**Data shown:**
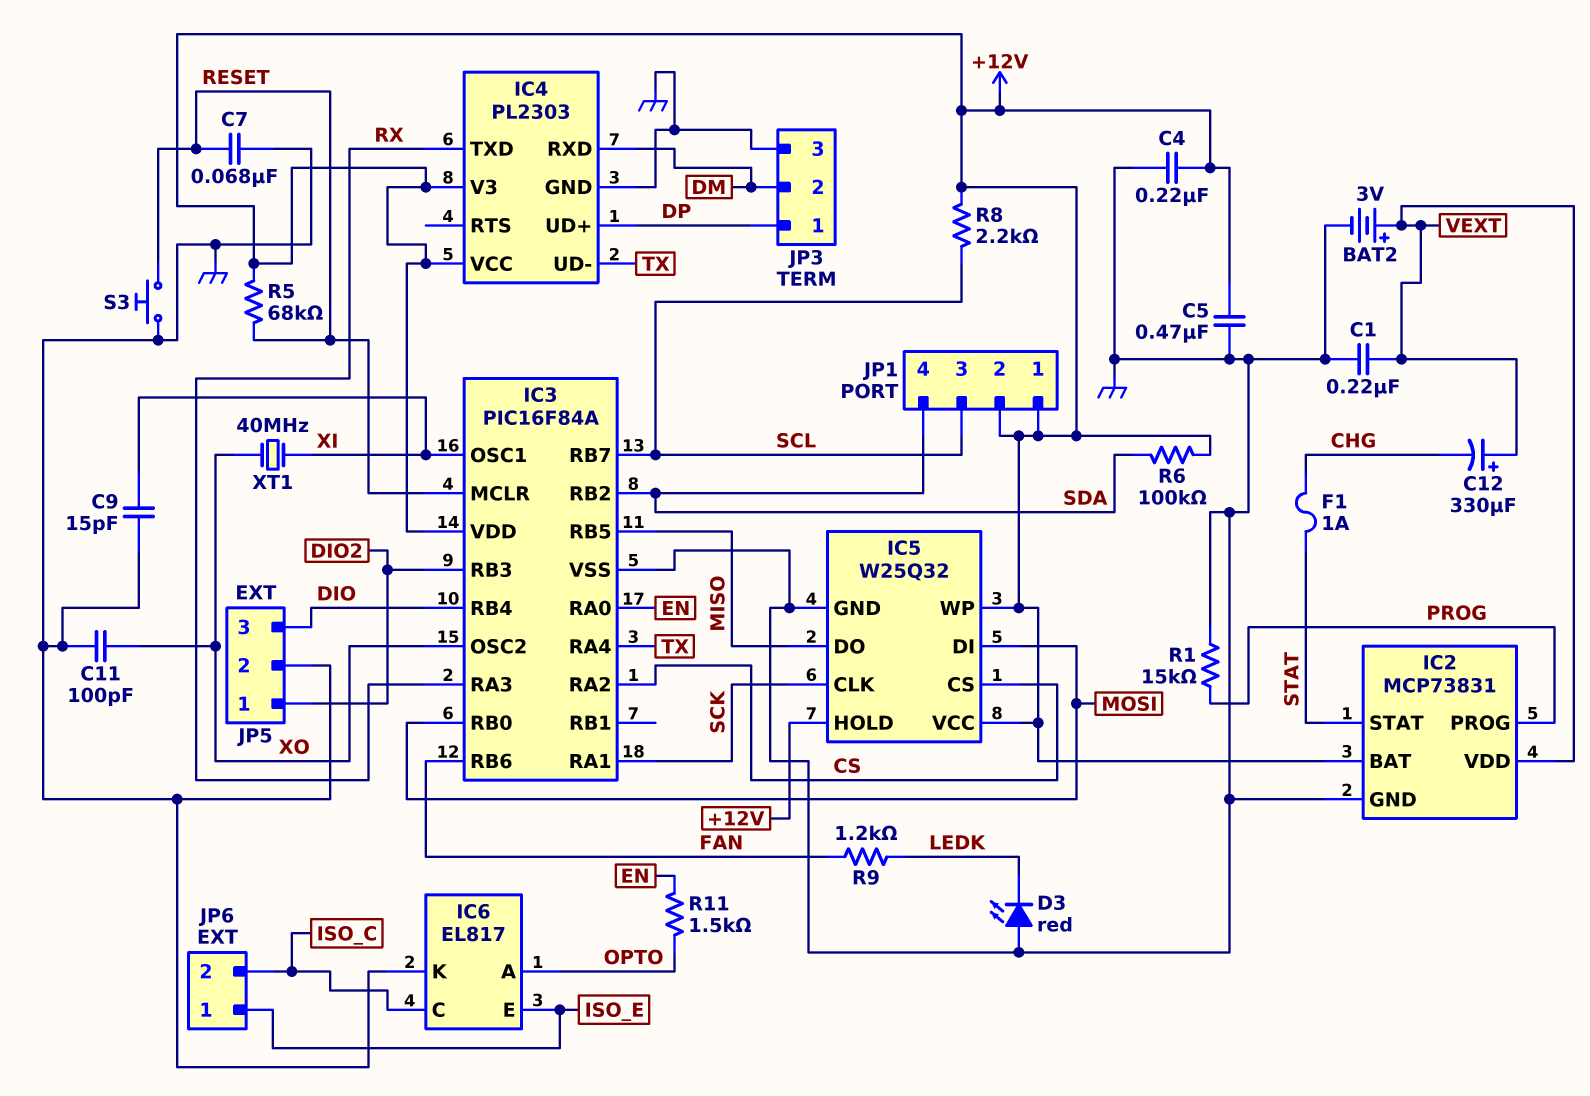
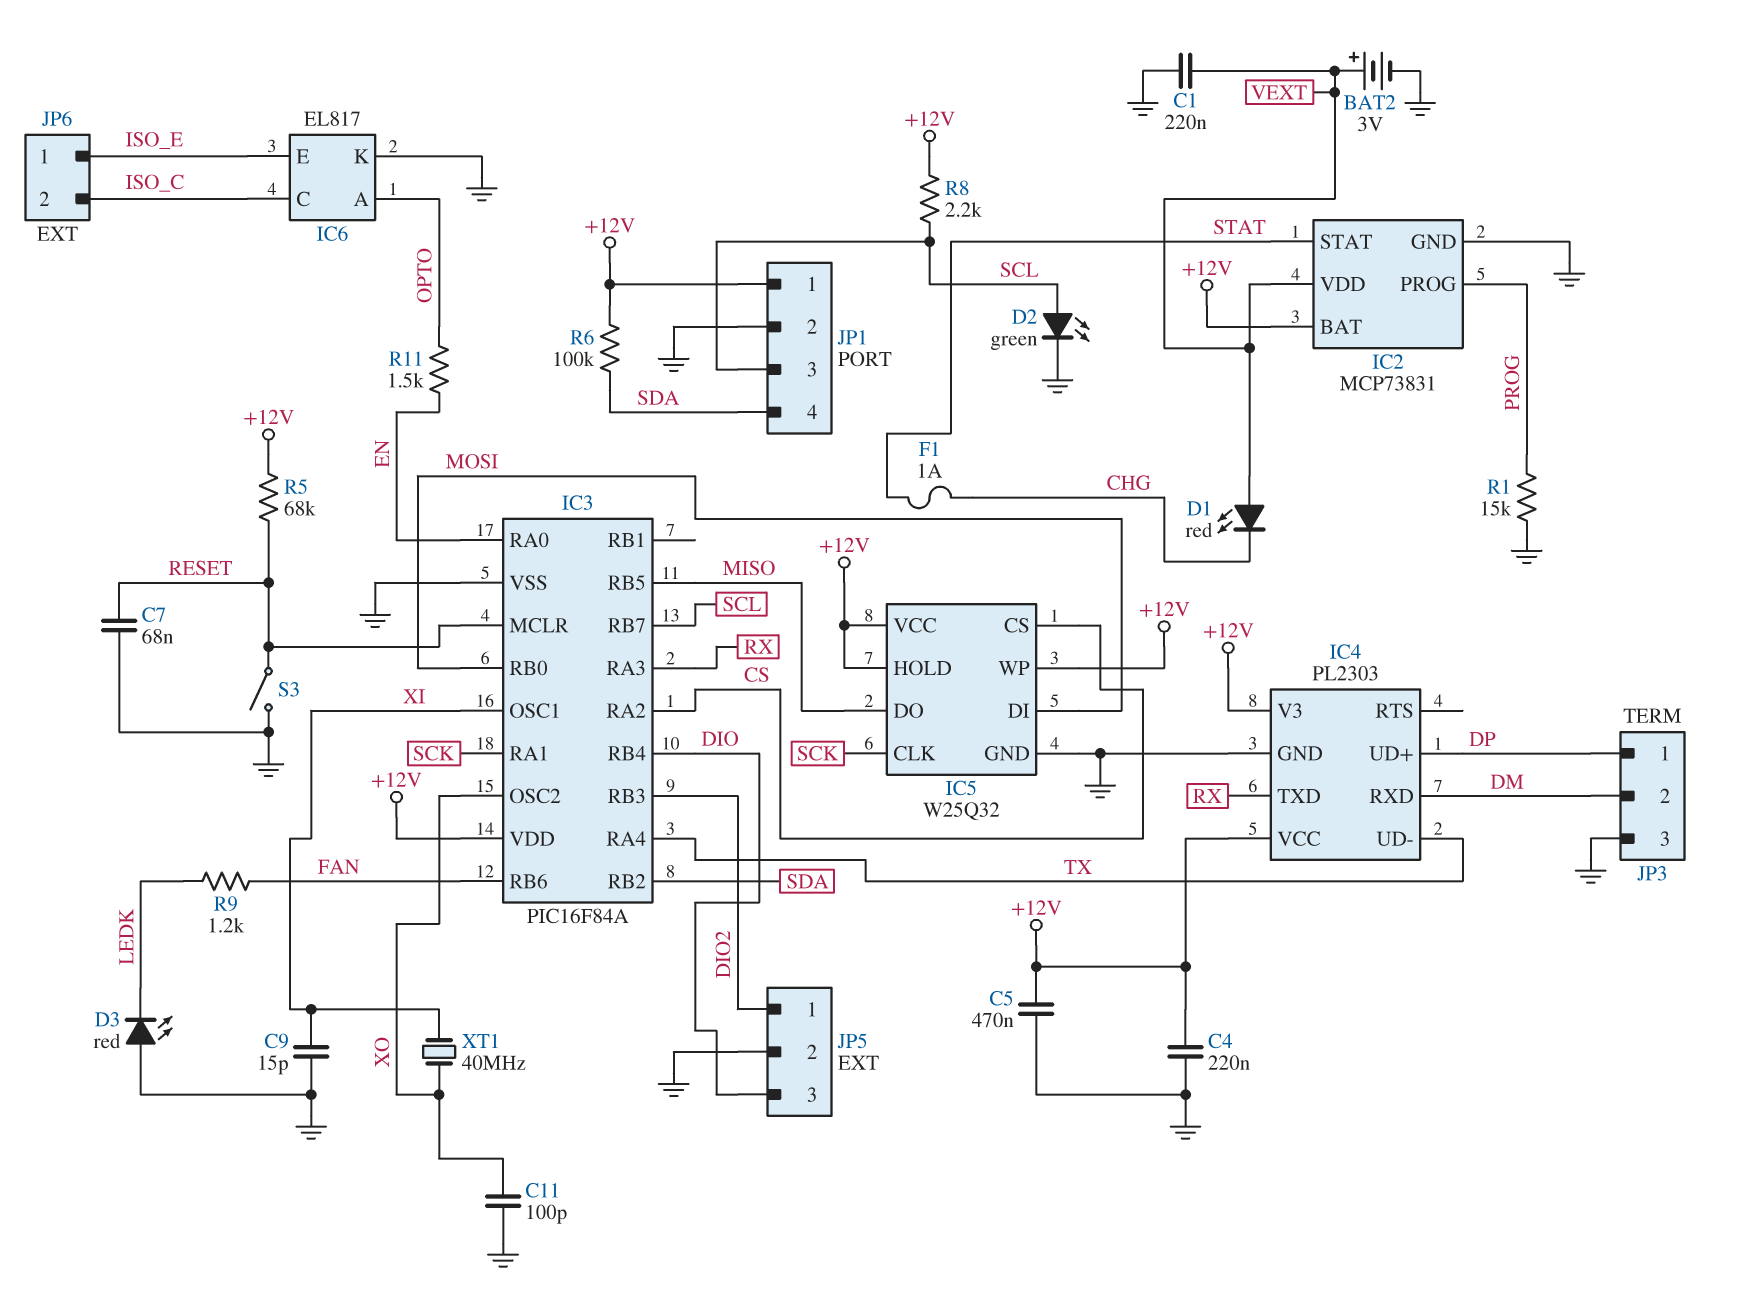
C12: 330uF (plus VEXT, minus CHG) -> none
D1: none -> LED red (A VEXT, K CHG)
D2: none -> LED green (A SCL, K GND)
JP1 pin 2: +12V -> GND
S3: button (GND, RESET) -> switch (GND, RESET)

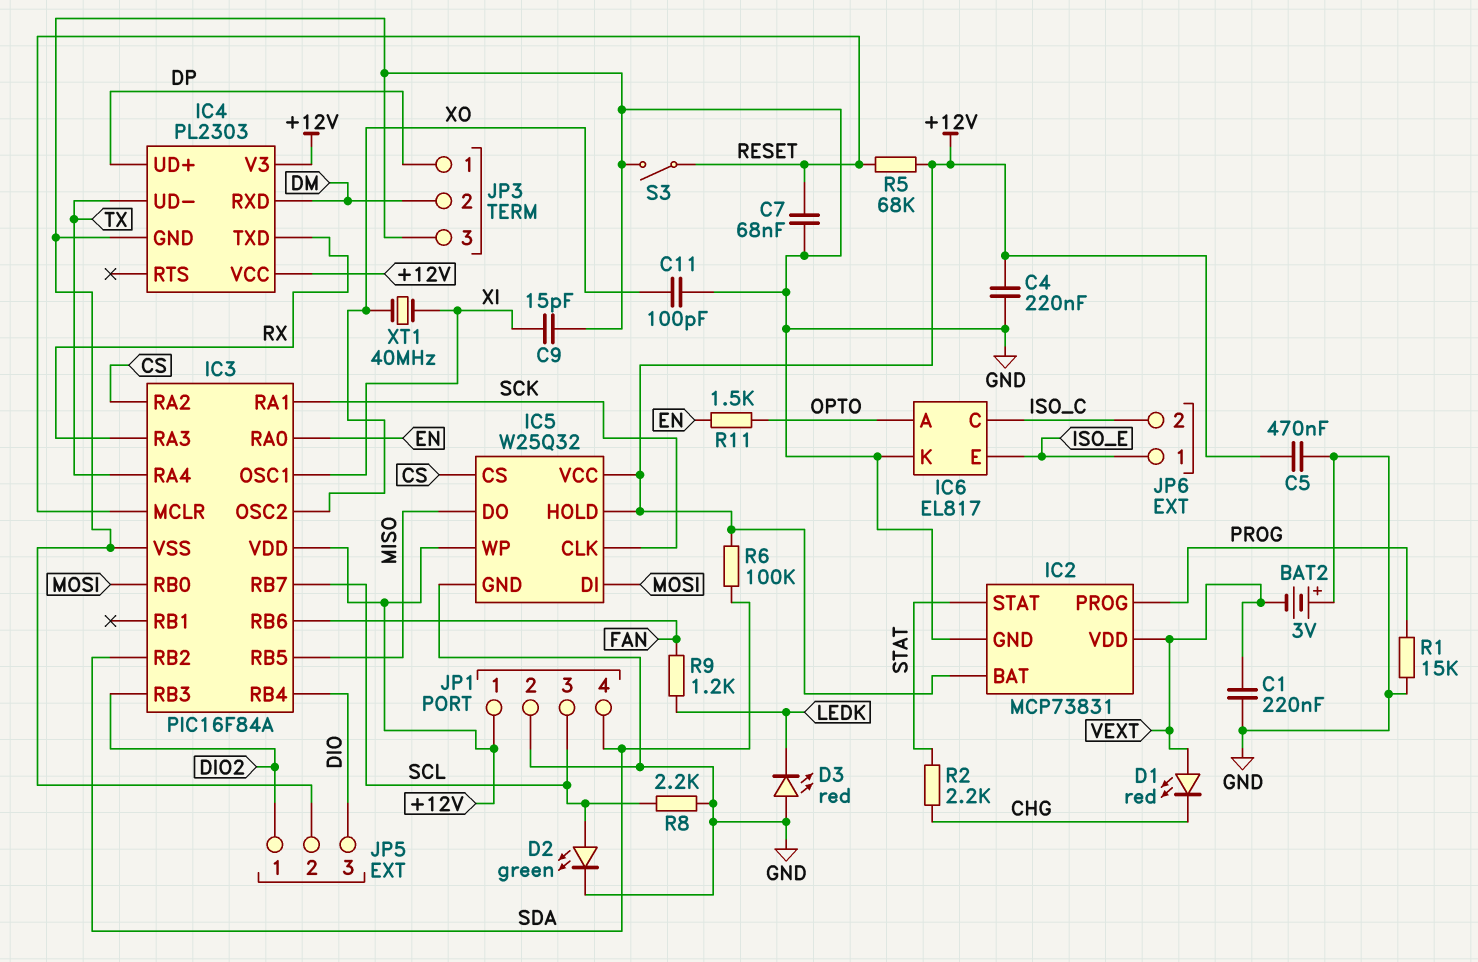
BAT2: 3V (plus VEXT, minus GND) -> 3V (plus GND, minus VEXT)
F1: 1A (CHG, STAT) -> none
R2: none -> 2.2k (CHG, STAT)
R8: 2.2k (+12V, SCL) -> 2.2k (GND, SCL)

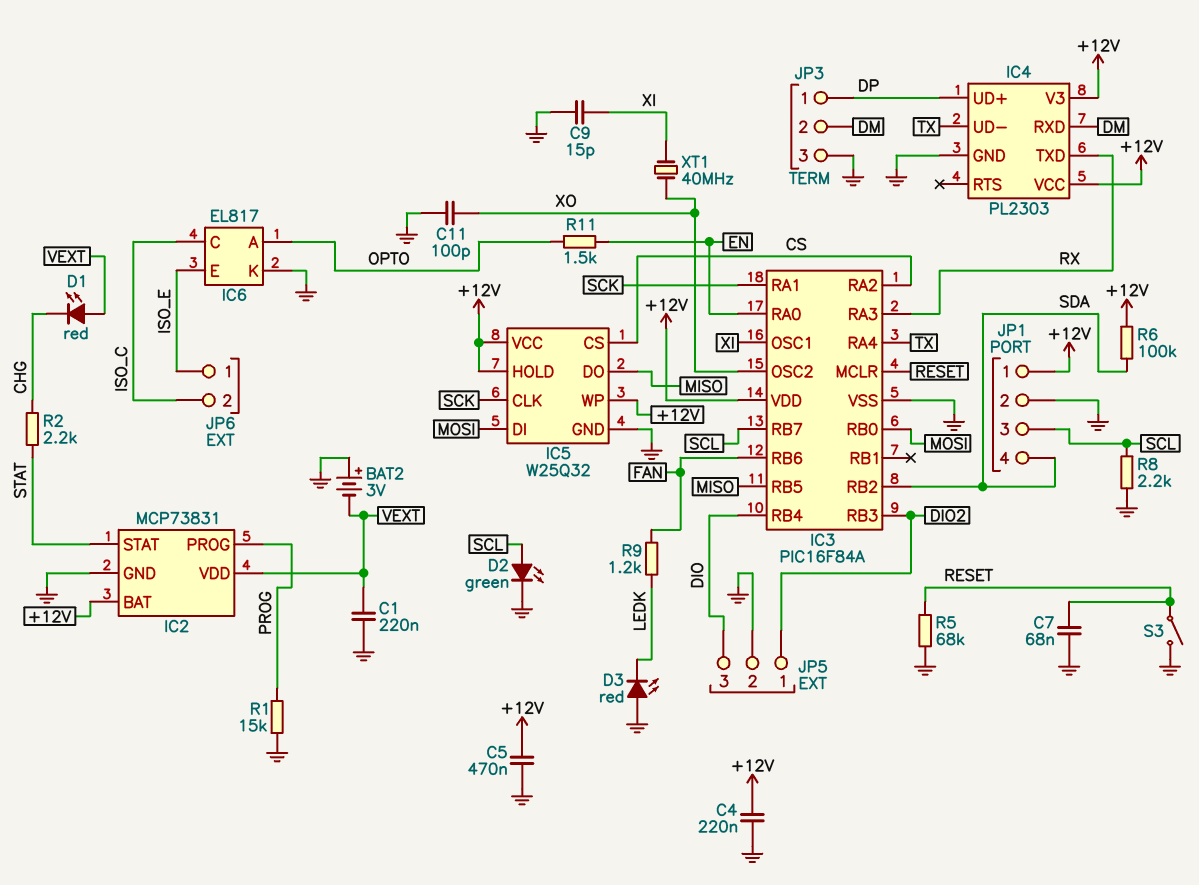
R5: 68k (+12V, RESET) -> 68k (GND, RESET)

**Directions:** Copy all lines from the listing that contain "VEXT".

**Answer to this exercise:**
C12: 330uF (plus VEXT, minus CHG) -> none
D1: none -> LED red (A VEXT, K CHG)
BAT2: 3V (plus VEXT, minus GND) -> 3V (plus GND, minus VEXT)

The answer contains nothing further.